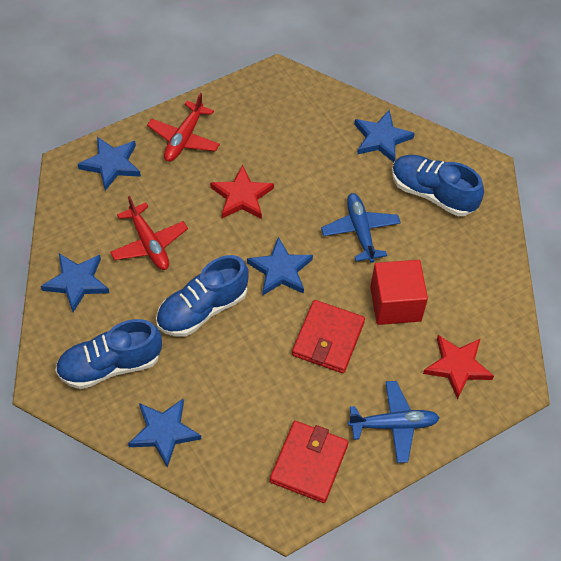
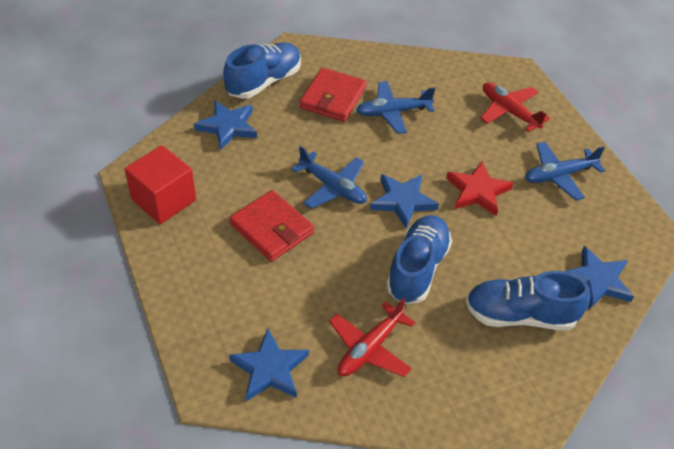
blue plane: 2 -> 3
blue star: 5 -> 4
red star: 2 -> 1

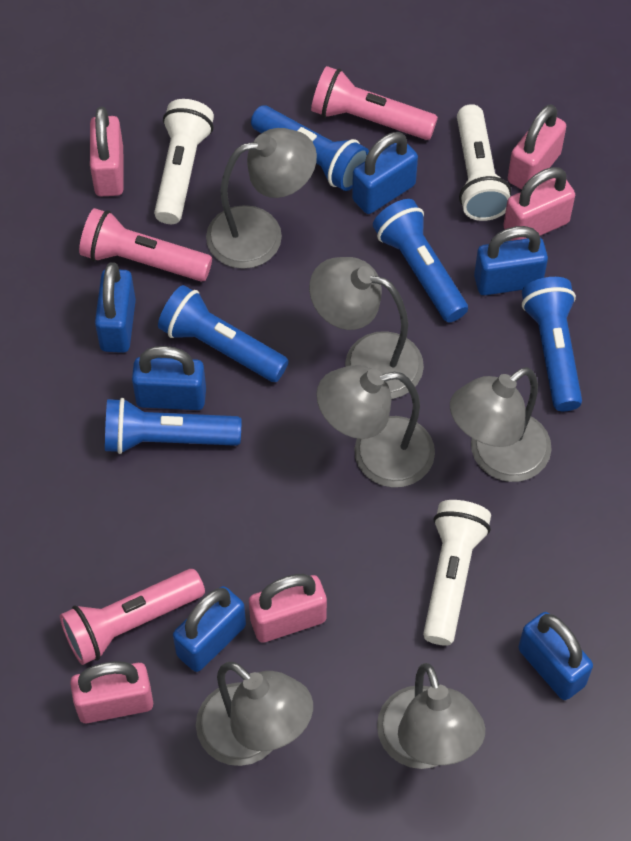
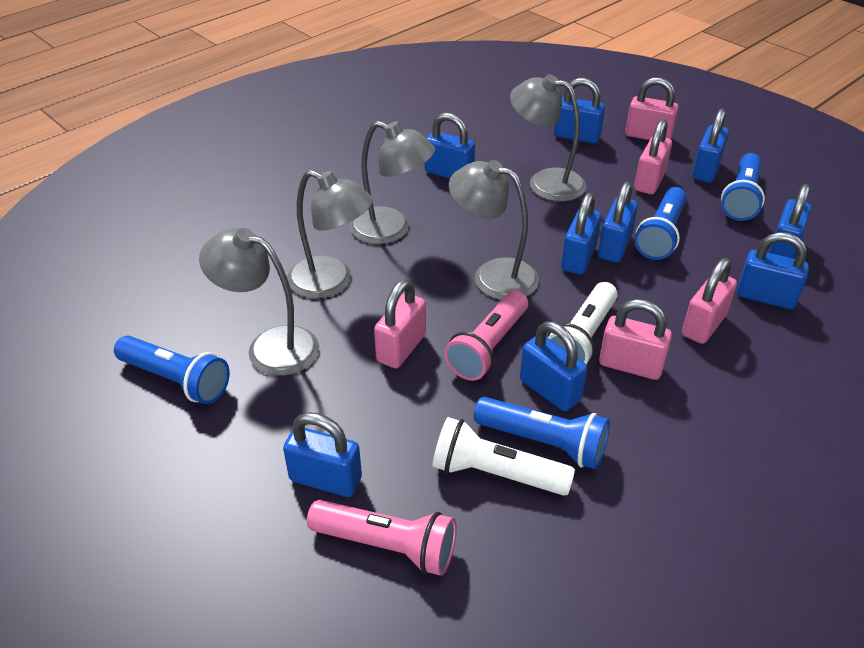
blue flashlight: 5 -> 4
blue padlock: 6 -> 9
grey lamp: 6 -> 5
pink flashlight: 3 -> 2
white flashlight: 3 -> 2

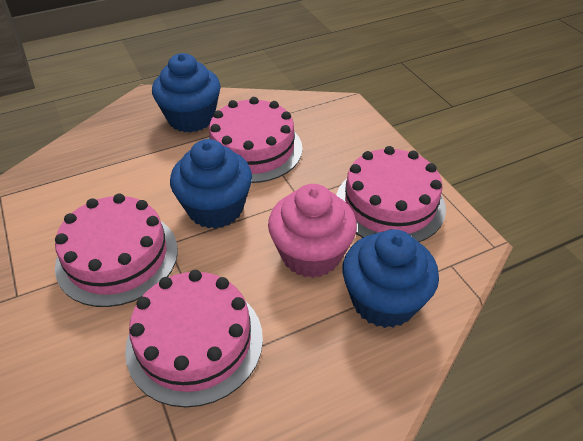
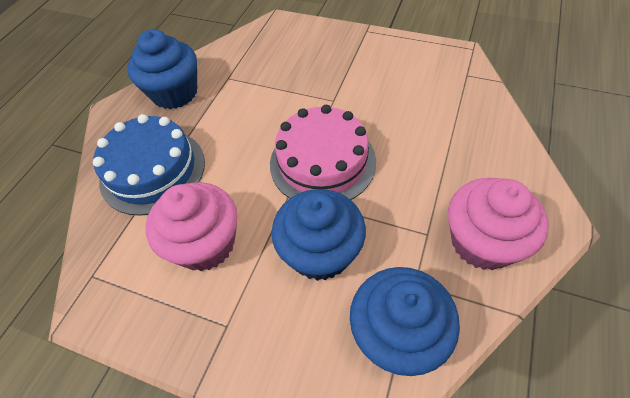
blue cake: 0 -> 1
pink cake: 4 -> 1
pink cupcake: 1 -> 2

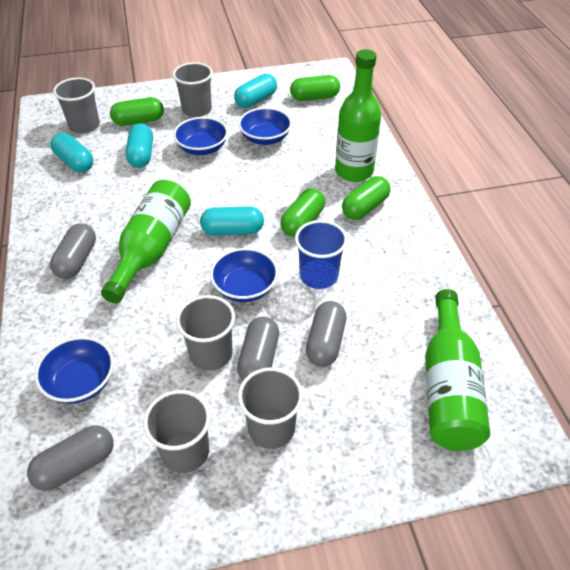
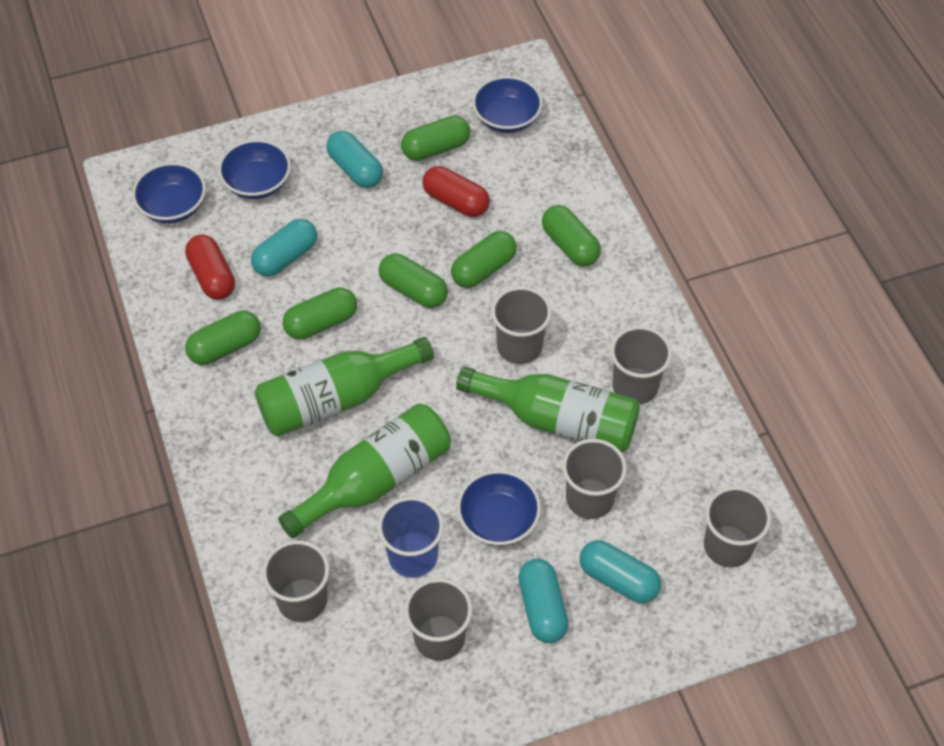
green capsule: 4 -> 6
grey capsule: 4 -> 0
grey cup: 5 -> 6
red capsule: 0 -> 2

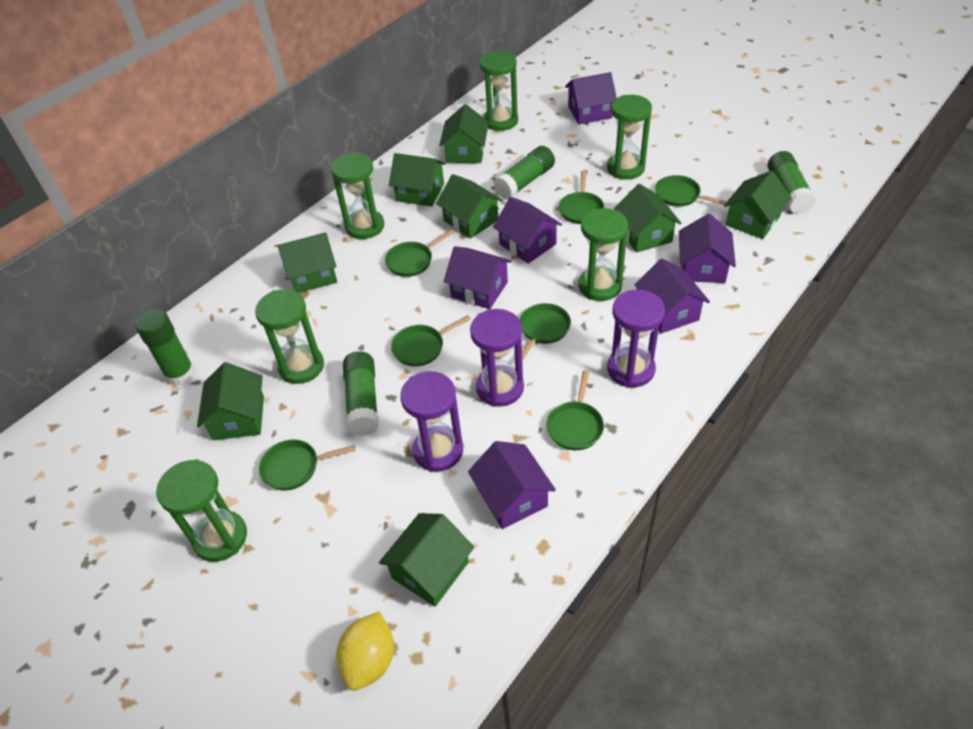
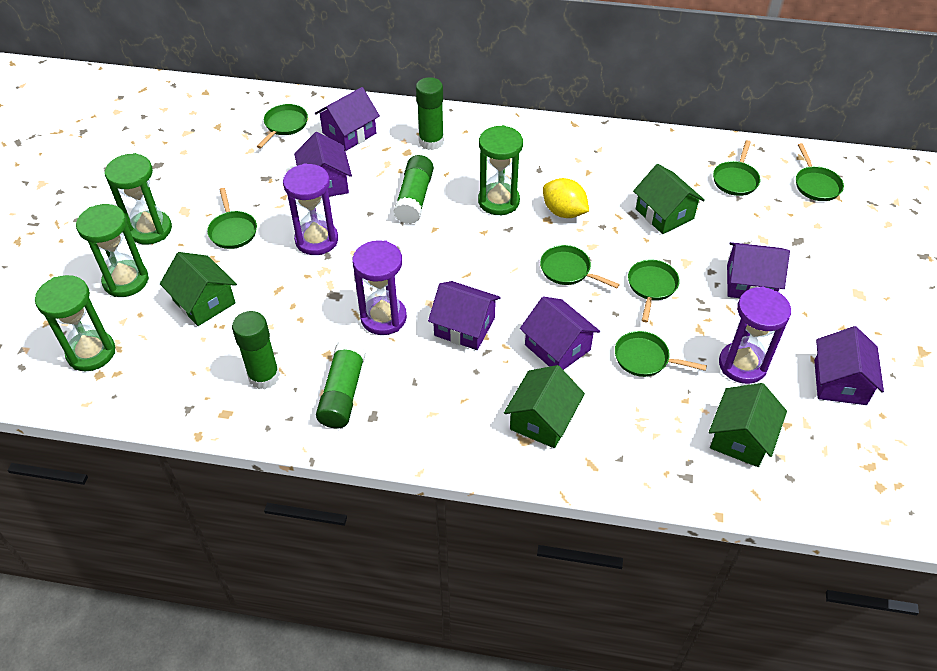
green hourglass: 6 -> 4
green house: 8 -> 4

================================

# Work instructions
Search the data above for "flashlight" and copy every line where it turns up.

# Result
blue flashlight: 5 -> 4
pink flashlight: 3 -> 2
white flashlight: 3 -> 2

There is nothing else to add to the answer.